EXERCISE DESCRIPTION
Output only this range of the data below: the line that contains "S3: button (5V, N9) -> button (GND, N9)" through the final line, both ends included, each retyped exactly.

[[ INFORMATION PROVIDED, beginning ]]

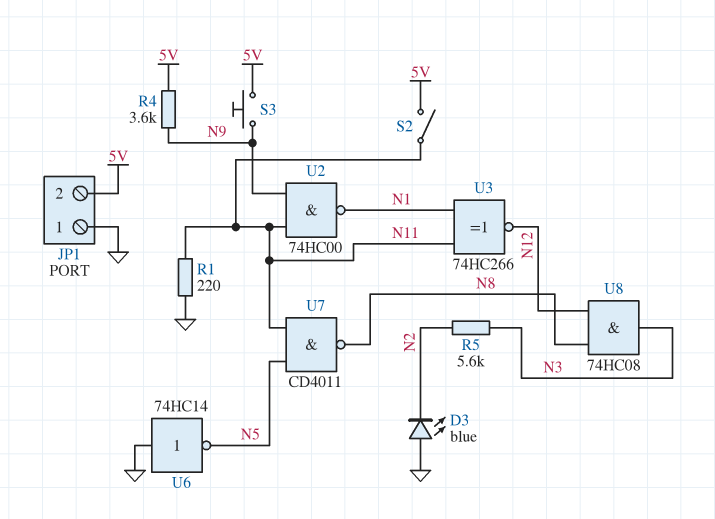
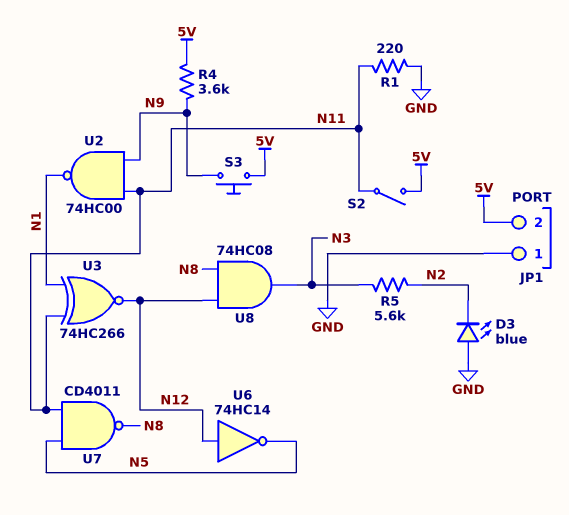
U6: NOT 74HC14 (in GND, out N5) -> NOT 74HC14 (in N12, out N5)

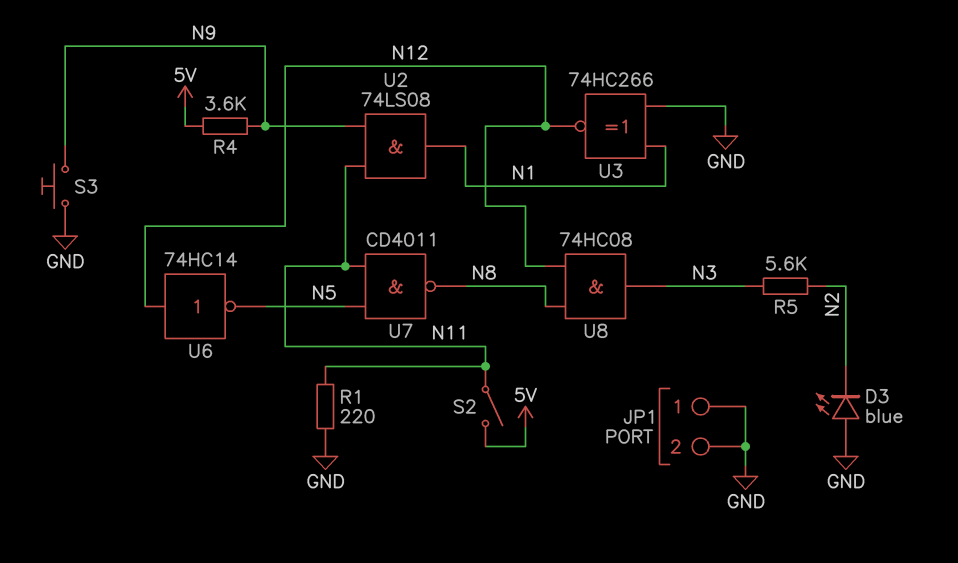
JP1 pin 2: 5V -> GND
S3: button (5V, N9) -> button (GND, N9)
U2: NAND 74HC00 (in N9, in N11, out N1) -> AND 74LS08 (in N9, in N11, out N1)
U3: XNOR 74HC266 (in N1, in N11, out N12) -> XNOR 74HC266 (in GND, in N1, out N12)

[[ INFORMATION PROVIDED, end ]]

COMPLETED EXERCISE
S3: button (5V, N9) -> button (GND, N9)
U2: NAND 74HC00 (in N9, in N11, out N1) -> AND 74LS08 (in N9, in N11, out N1)
U3: XNOR 74HC266 (in N1, in N11, out N12) -> XNOR 74HC266 (in GND, in N1, out N12)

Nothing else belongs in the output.